Study material section start

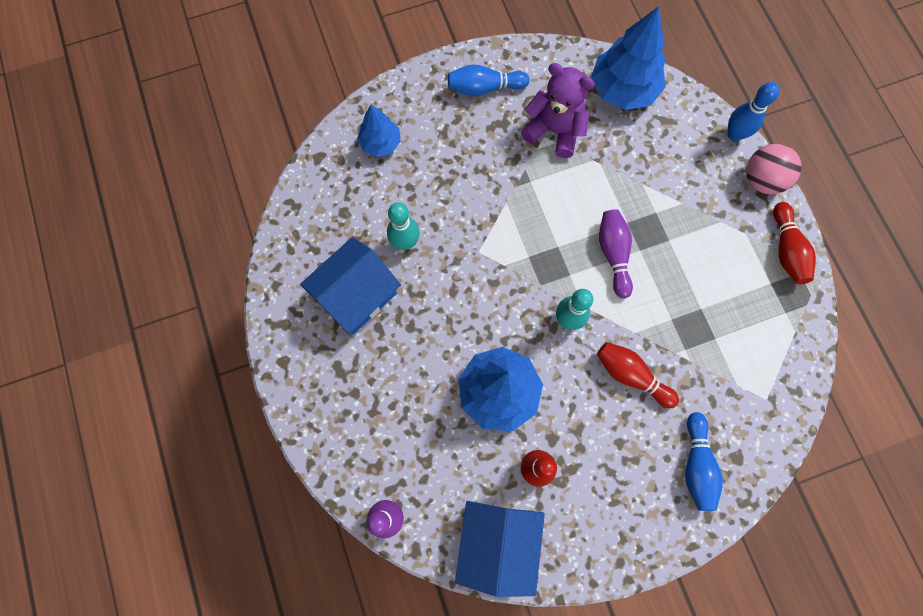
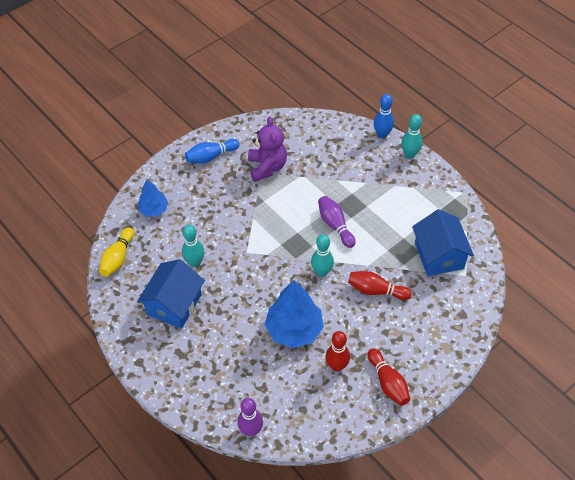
camera: 20 degrees left, 20 degrees down
blue house [455,501,545,597] -> blue house moved to [412,209,474,276]
purple teddy bear [521,63,595,158] -> purple teddy bear turned 75 degrees clockwise [248,117,287,182]
blue tree [591,6,666,110] -> none
blue bowling pin [685,412,723,511] -> none
pink ball [746,144,802,194] -> turquoise bowling pin [401,114,422,159]
red bowling pin [773,202,816,284] -> red bowling pin moved to [367,348,410,406]
none -> yellow bowling pin [99,227,134,277]

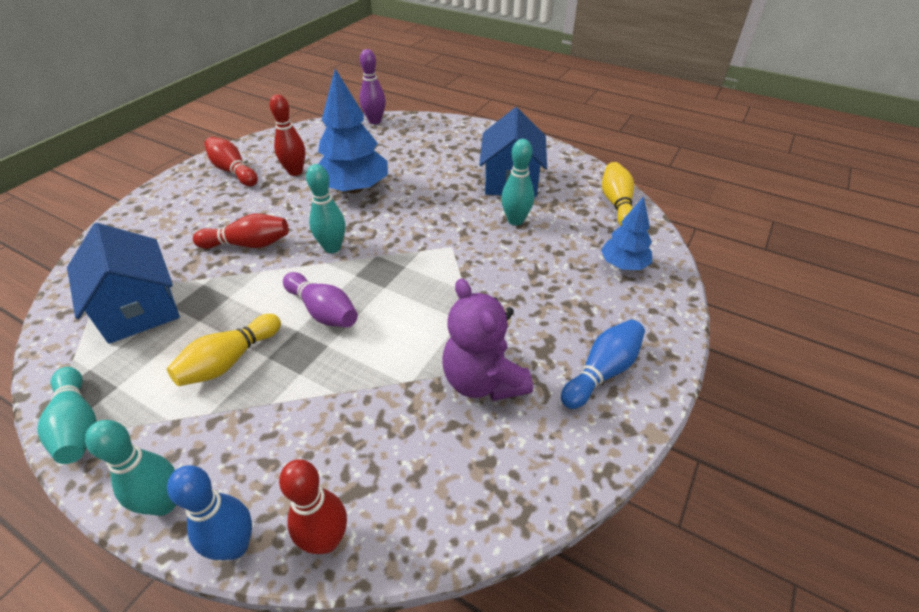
camera: 160 degrees right, 10 degrees down
none -> turquoise bowling pin [37,367,97,464]
none -> yellow bowling pin [167,314,281,386]
none -> red bowling pin [279,459,347,554]

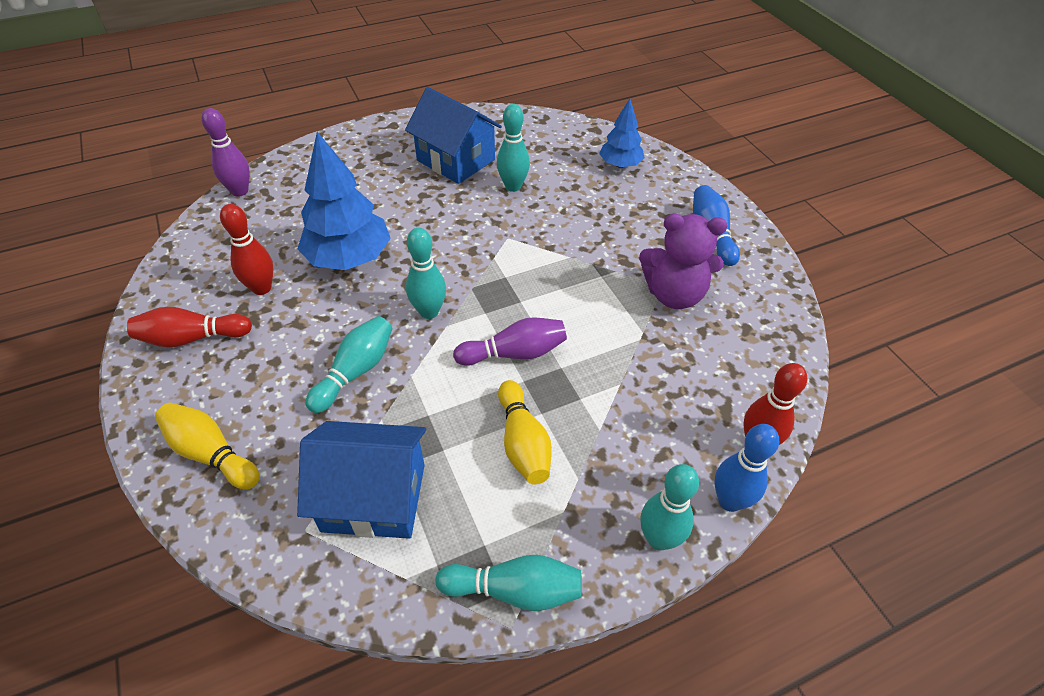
camera: 55 degrees left, 5 degrees up
red bowling pin [193,214,289,249] -> turquoise bowling pin [305,316,393,413]
yellow bowling pin [602,162,634,226] -> yellow bowling pin moved to [155,402,260,489]

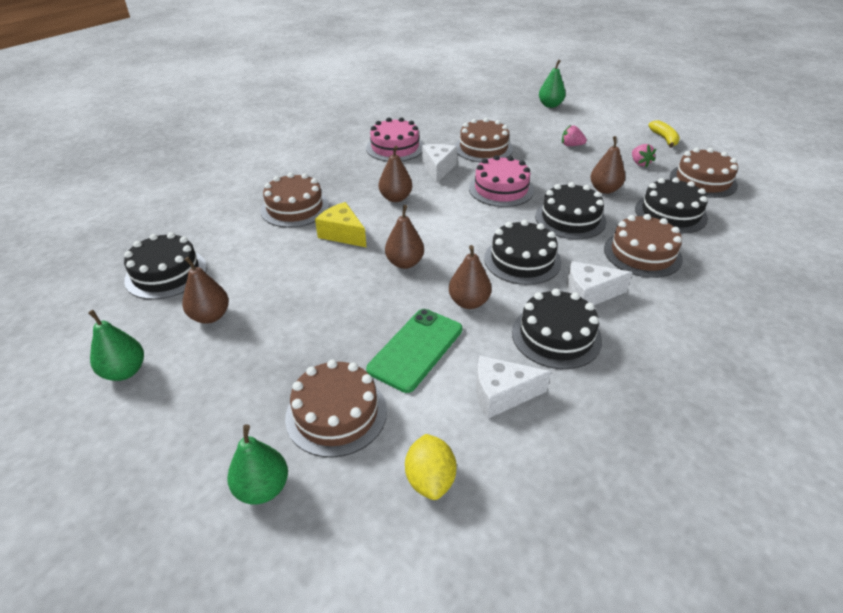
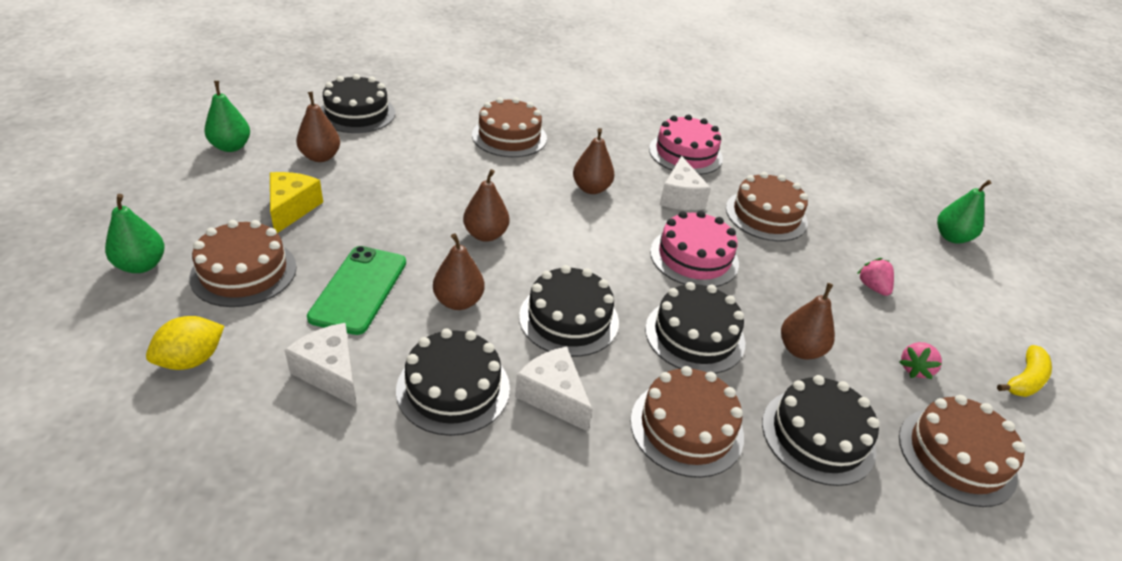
camera: 50 degrees right, 0 degrees up
yellow cheese [315,202,367,248] -> yellow cheese moved to [270,172,323,233]
green phone [366,309,462,393] -> green phone turned 75 degrees counterclockwise [307,246,406,335]
white cheese [422,144,457,184] -> white cheese turned 120 degrees clockwise [660,156,711,210]

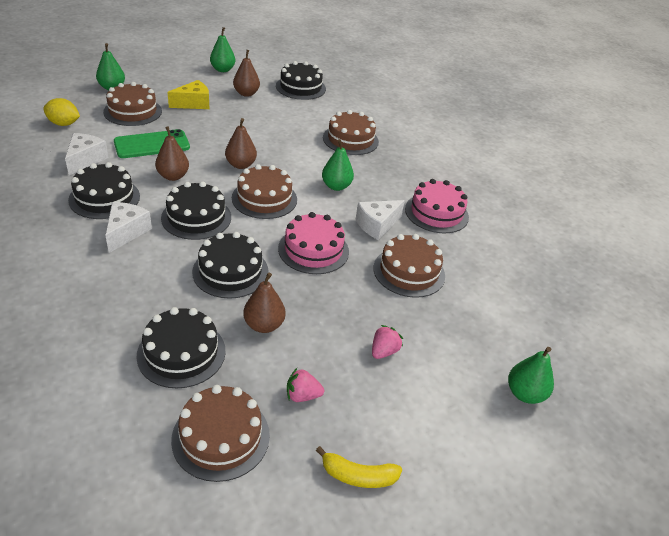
camera: 55 degrees right, 0 degrees up
brown pear [573,128,614,194] -> green pear [322,139,354,191]
brown cake [631,366,744,478] -> brown cake moved to [232,164,297,219]

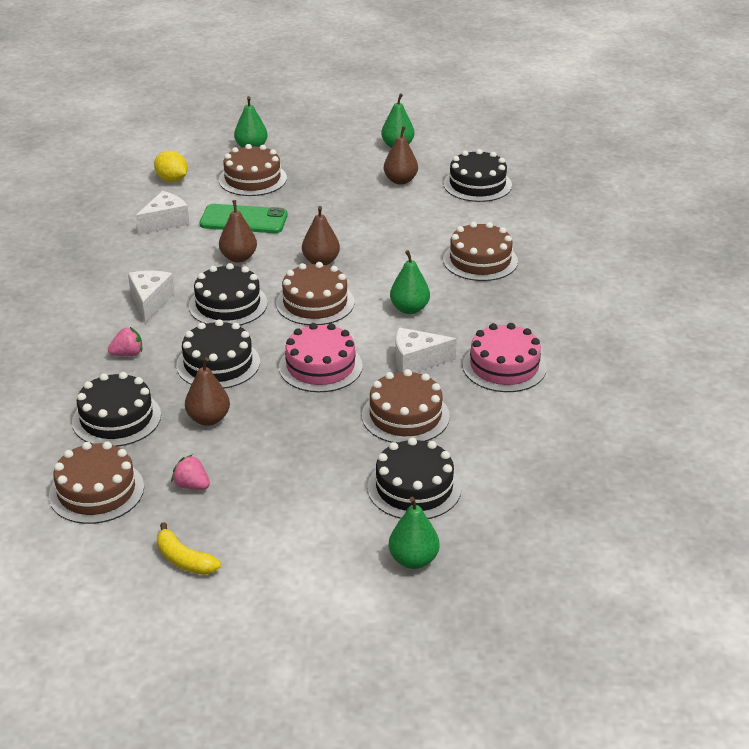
camera: 35 degrees right, 5 degrees down
black cake [68,162,140,219] -> black cake moved to [367,438,461,519]
white cheese [105,202,152,253] -> white cheese turned 45 degrees counterclockwise [128,271,175,323]
yellow cheese [167,80,209,109] -> none
pink strawberry [372,325,403,359] -> pink strawberry moved to [108,327,142,356]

Study material section end

Your assignment:
A single figure is expected: the count of lines in the data above that include the word "counterclockwise".

Written reply:
2